* _Your assignment_
Look for the string "blue" in the data below, and copy each line that holds it.

* _The data_
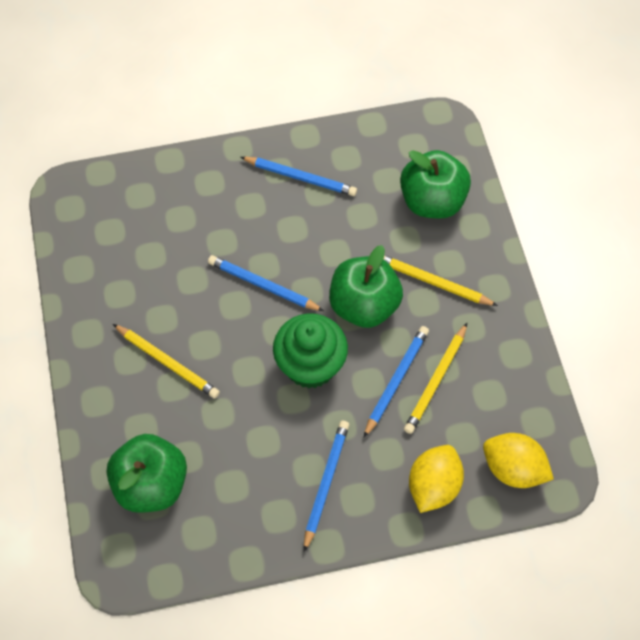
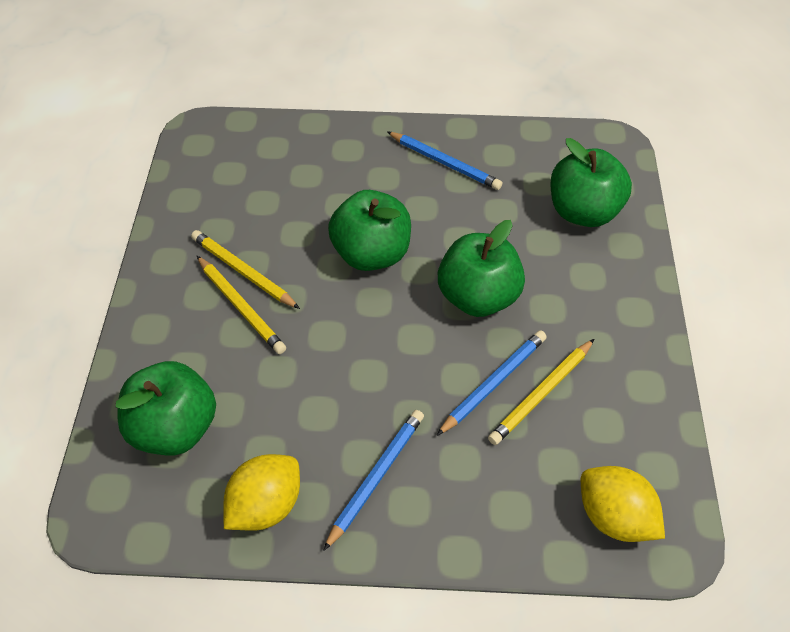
camera: 15 degrees right, 10 degrees down
(263, 285) = (371, 254): blue pencil -> green apple
(310, 365) = (398, 345): green cupcake -> none
(433, 282) = (564, 290): yellow pencil -> yellow pencil (243, 271)
(433, 486) = (508, 513): yellow lemon -> yellow lemon (265, 506)

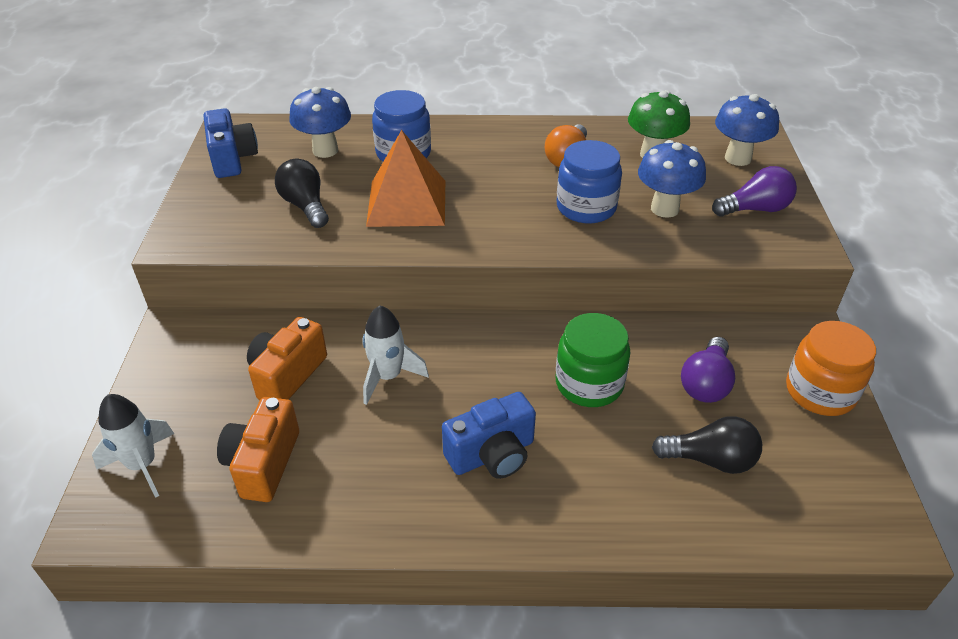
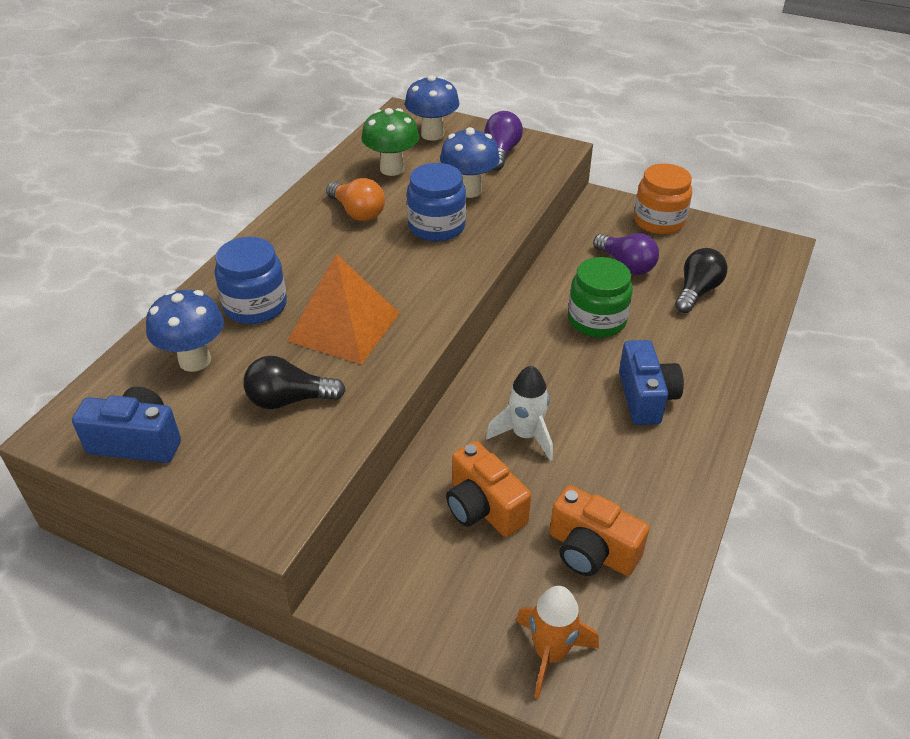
camera: 65 degrees left, 0 degrees up
(142, 465) = (550, 654): white rocket -> orange rocket

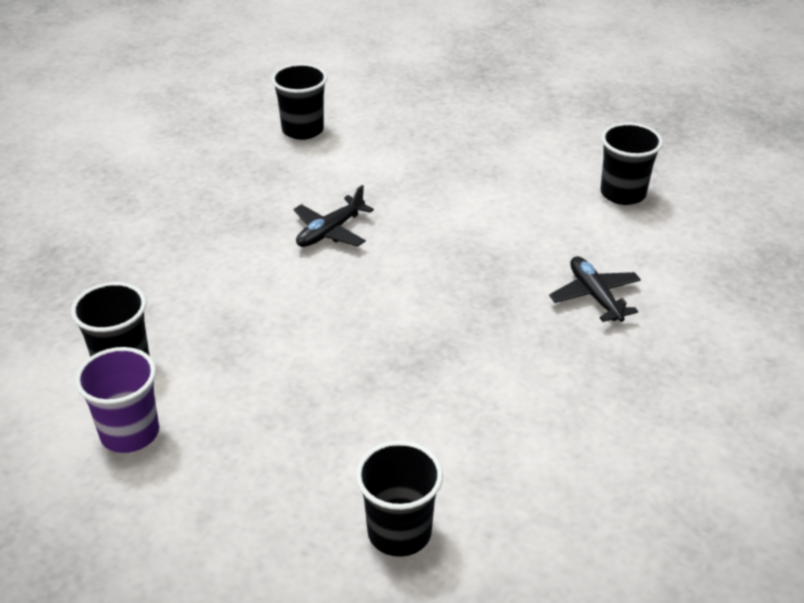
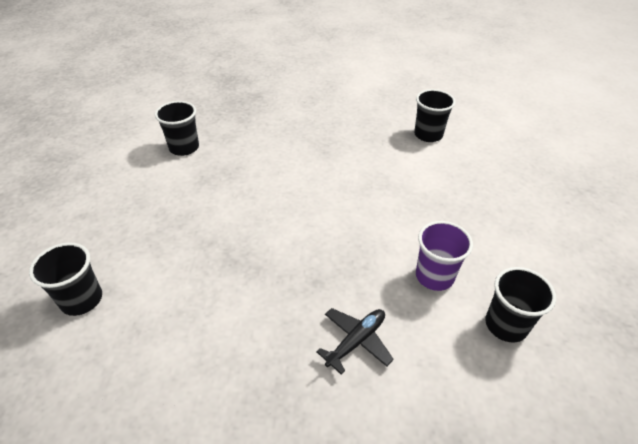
camera: 65 degrees right, 5 degrees up
(130, 433) = (135, 169): purple cup -> purple cup (434, 276)
(330, 232) = (336, 180): black plane -> none

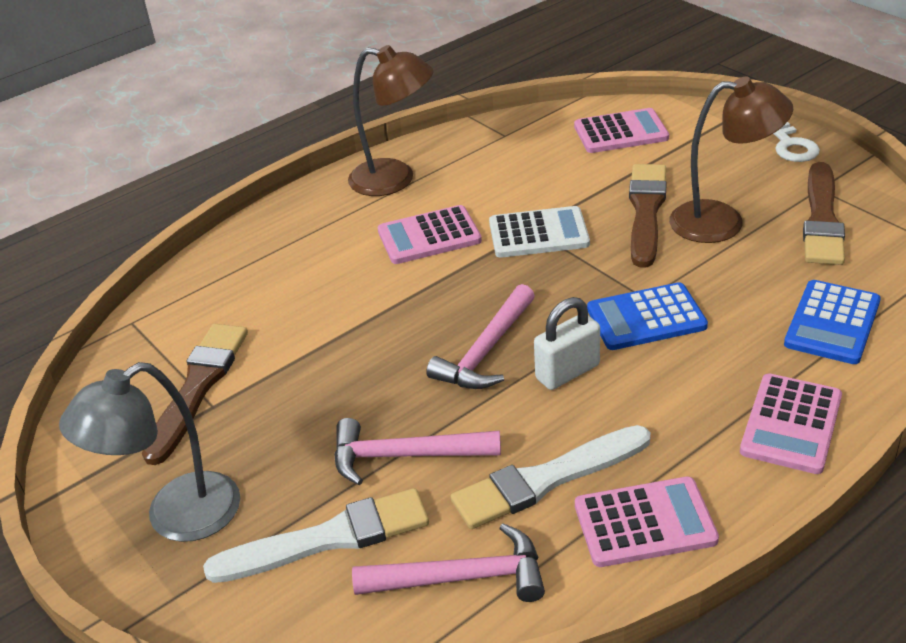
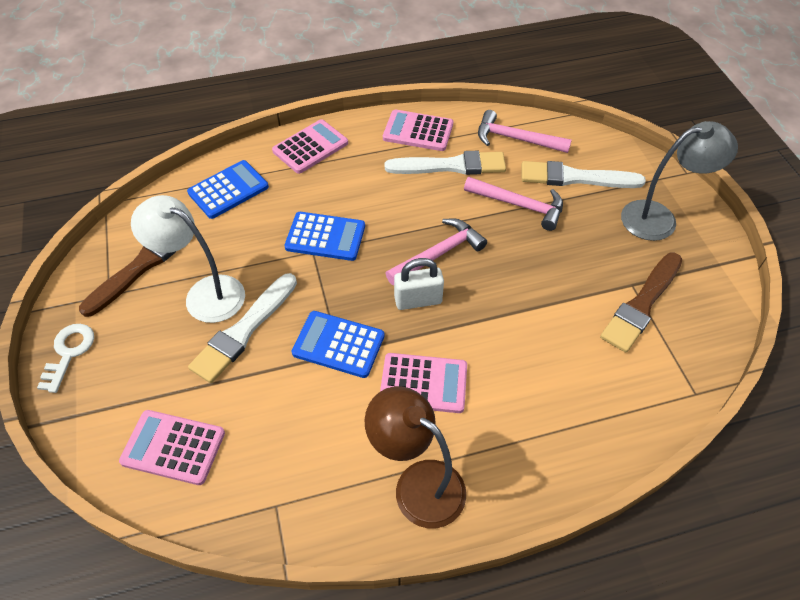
camera: 160 degrees left, 15 degrees up
(538, 234) = (338, 344): white calculator -> blue calculator
(567, 372) = (399, 220): white padlock -> white padlock (418, 300)
(646, 212) = (244, 330): brown brush -> white brush
(722, 222) = (204, 293): brown lamp -> white lamp

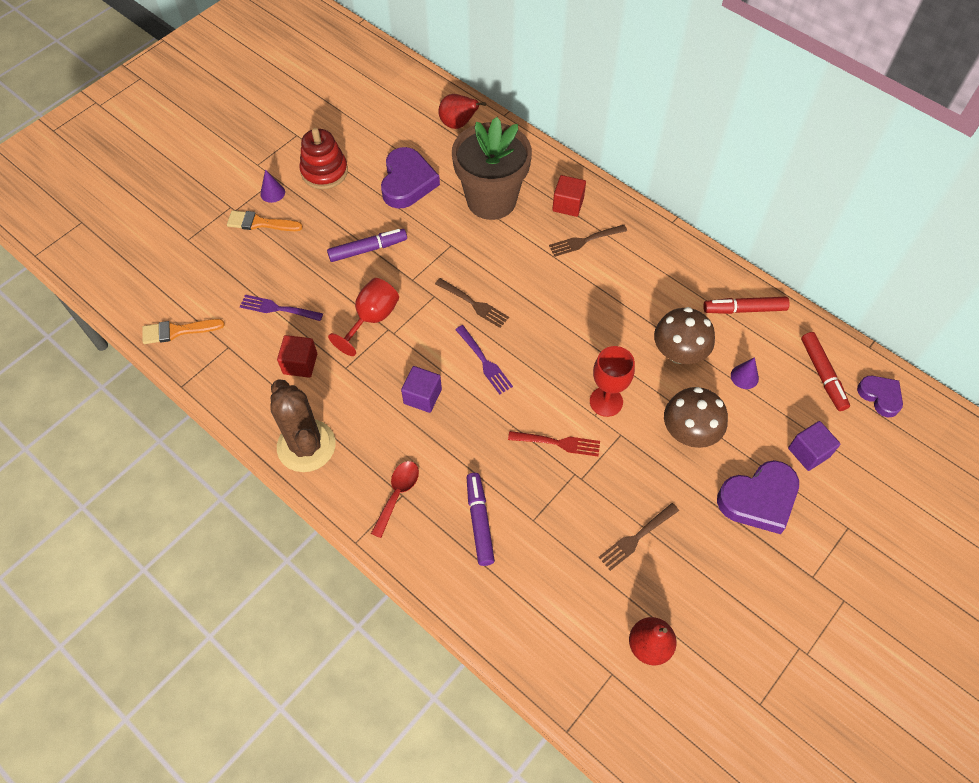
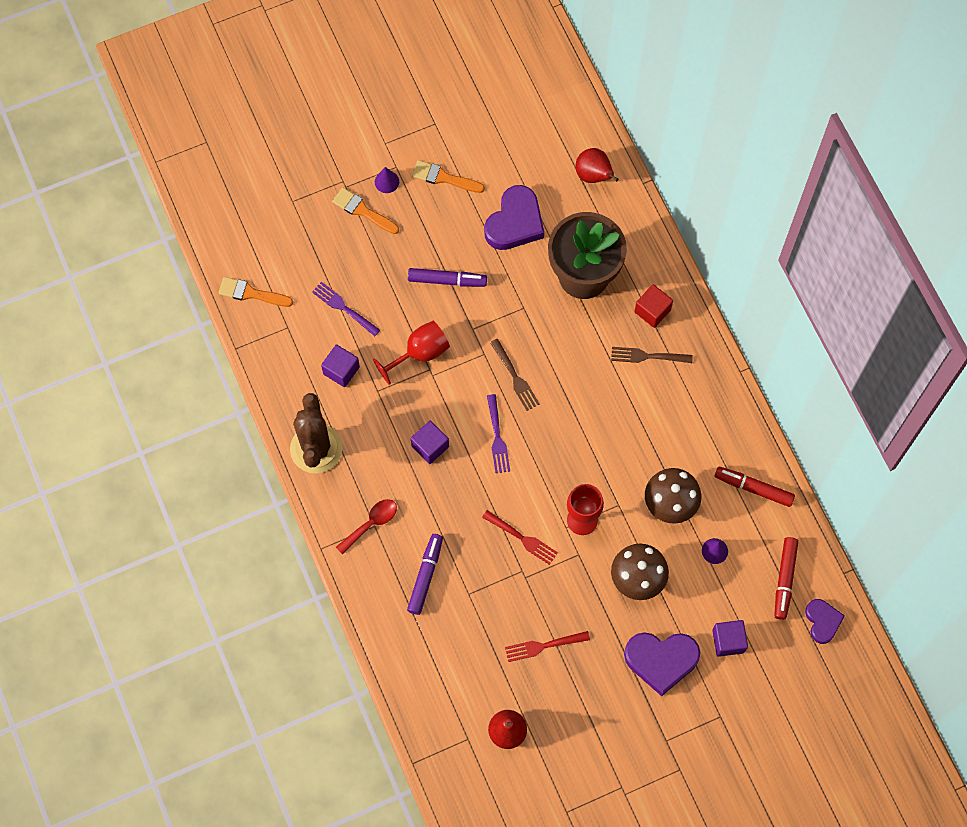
camera: 25 degrees right, 10 degrees up
(300, 364) = (341, 370): red cube -> purple cube
(324, 171) = (443, 178): red stacking toy -> orange brush
(636, 538) = (543, 646): brown fork -> red fork

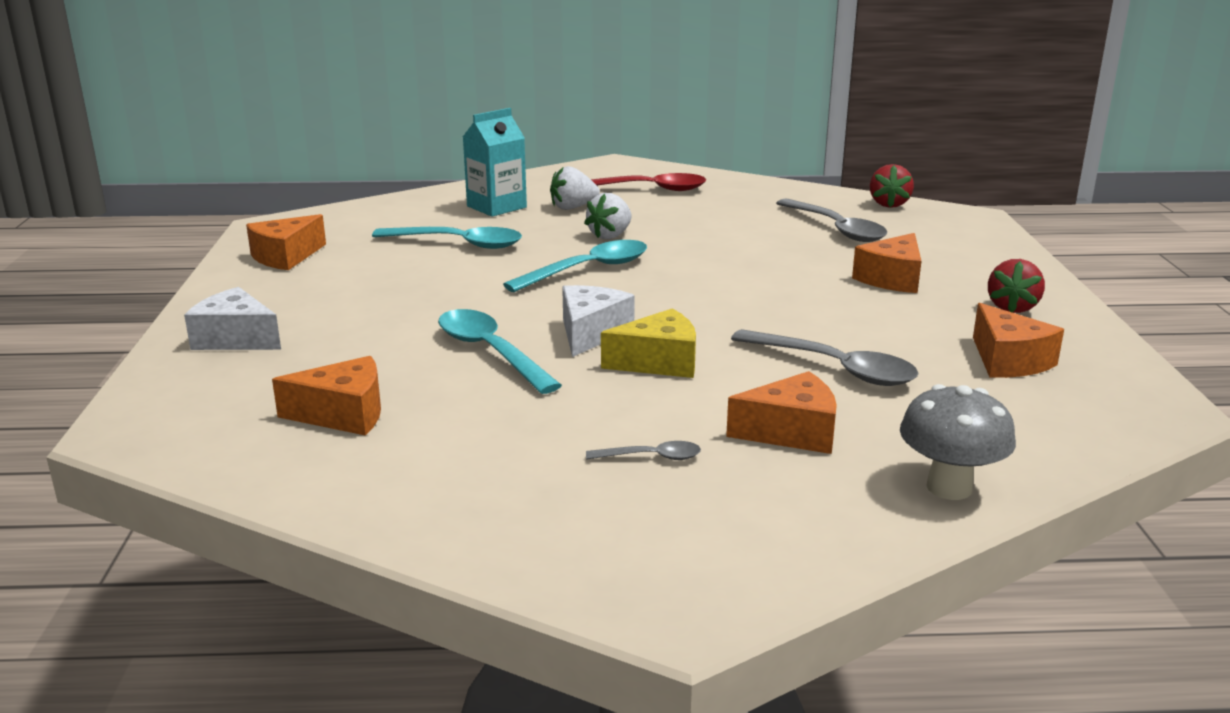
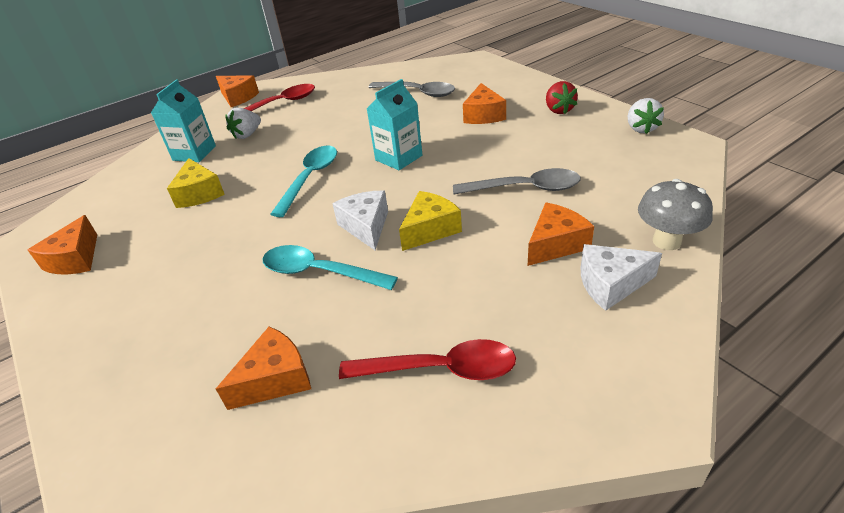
camera: 30 degrees left, 15 degrees up
(236, 339) = (113, 354): white cheese -> white cheese (610, 284)
(457, 244) = (199, 193): turquoise spoon -> yellow cheese
(503, 475) = (439, 369): none -> red spoon
(610, 235) = (295, 147): white strawberry -> white strawberry (641, 128)
(651, 457) = (506, 304): grey spoon -> none
(717, 285) = (398, 158): none -> turquoise carton
(889, 204) = (425, 66): red strawberry -> none
(1008, 361) = (596, 145): orange cheese -> orange cheese (238, 97)

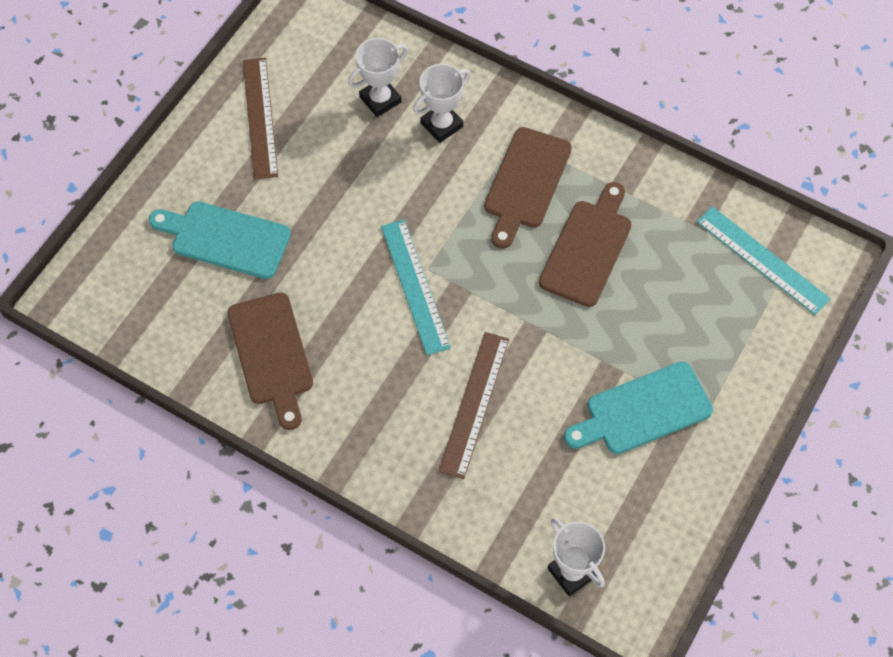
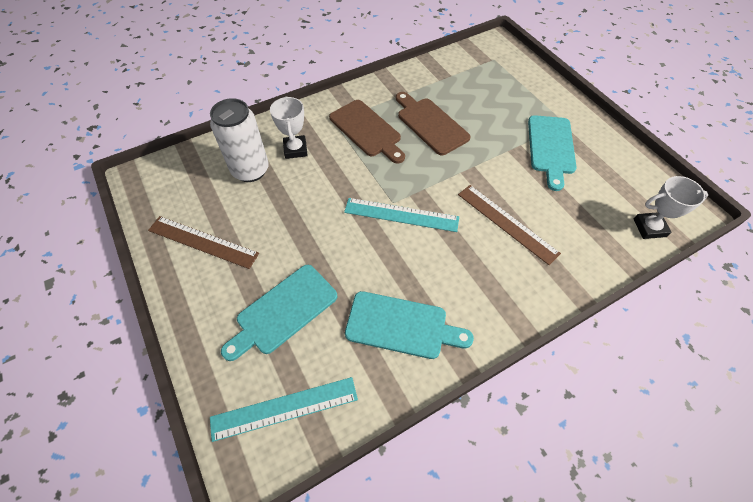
camera: 60 degrees left, 5 degrees down
(271, 354) = (401, 326): brown cutting board -> turquoise cutting board
(380, 99) = (250, 170): white trophy -> white can
(762, 260) = (482, 64): turquoise ruler -> turquoise ruler (284, 408)

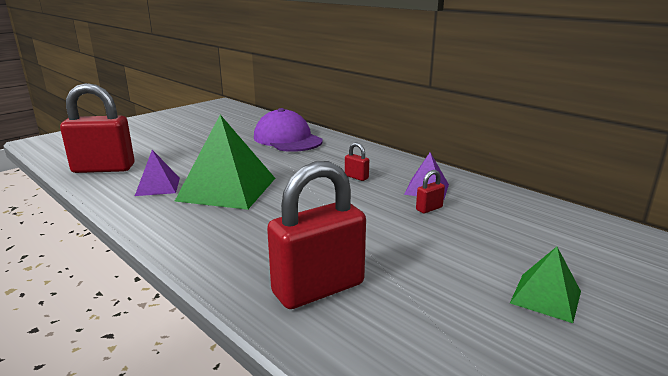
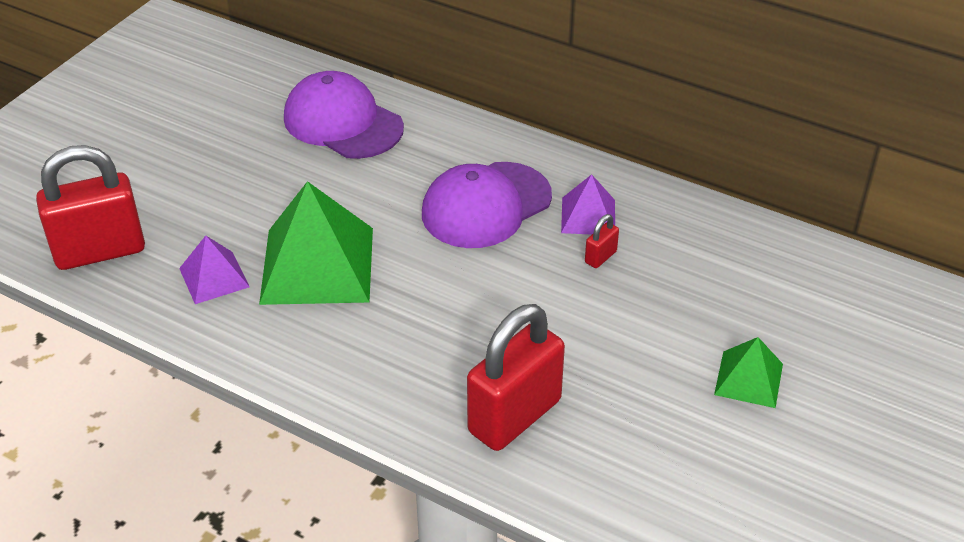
camera: 15 degrees left, 20 degrees up
(356, 177) = (486, 205): red padlock -> purple cap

* _Answer section_
(263, 285) = (371, 254): blue pencil -> green apple
(538, 234) = (338, 344): white calculator -> blue calculator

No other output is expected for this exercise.